Problem requirements - Every record that follows is to be copied exactly, with the pictures omitted.
═══ Data for this task ═══
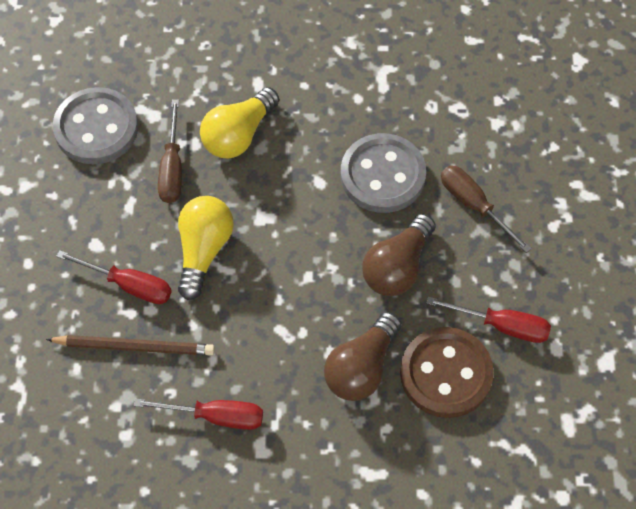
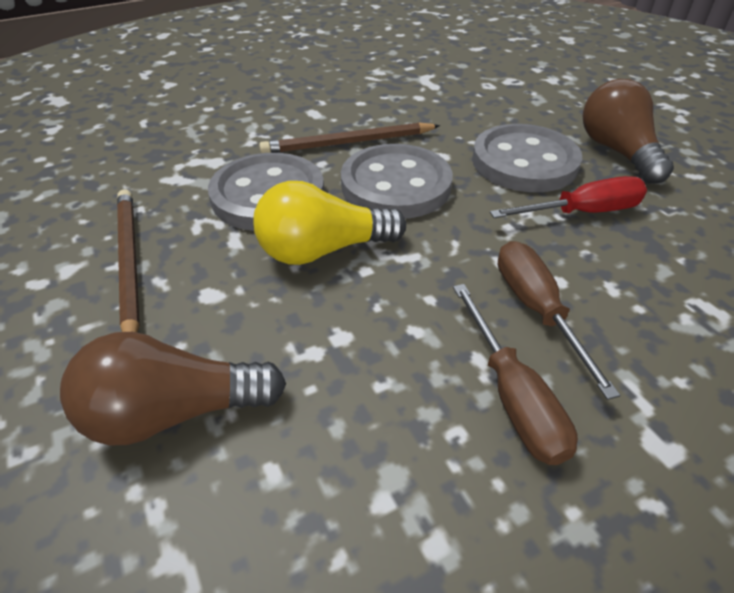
brown button: 1 -> 0
brown pencil: 1 -> 2
grey button: 2 -> 3
red screwdriver: 3 -> 1
yellow light bulb: 2 -> 1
═══
Exercise result -
brown button: 1 -> 0
brown pencil: 1 -> 2
grey button: 2 -> 3
red screwdriver: 3 -> 1
yellow light bulb: 2 -> 1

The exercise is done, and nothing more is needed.